### [HOW TO COMPLETE THIS TASK]
Give the entries again, exactly as written.
[[ RECORD EXTRACTS, beginning ]]
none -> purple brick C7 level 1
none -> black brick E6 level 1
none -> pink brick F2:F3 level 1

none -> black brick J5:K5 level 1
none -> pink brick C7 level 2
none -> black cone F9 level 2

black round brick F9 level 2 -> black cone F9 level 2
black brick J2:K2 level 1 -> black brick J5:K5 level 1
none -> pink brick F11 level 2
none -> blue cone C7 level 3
[[ RECORD EXTRACTS, end ]]
### [REPLY TO THE TASK]
none -> purple brick C7 level 1
none -> black brick E6 level 1
none -> pink brick F2:F3 level 1

none -> black brick J5:K5 level 1
none -> pink brick C7 level 2
none -> black cone F9 level 2

black round brick F9 level 2 -> black cone F9 level 2
black brick J2:K2 level 1 -> black brick J5:K5 level 1
none -> pink brick F11 level 2
none -> blue cone C7 level 3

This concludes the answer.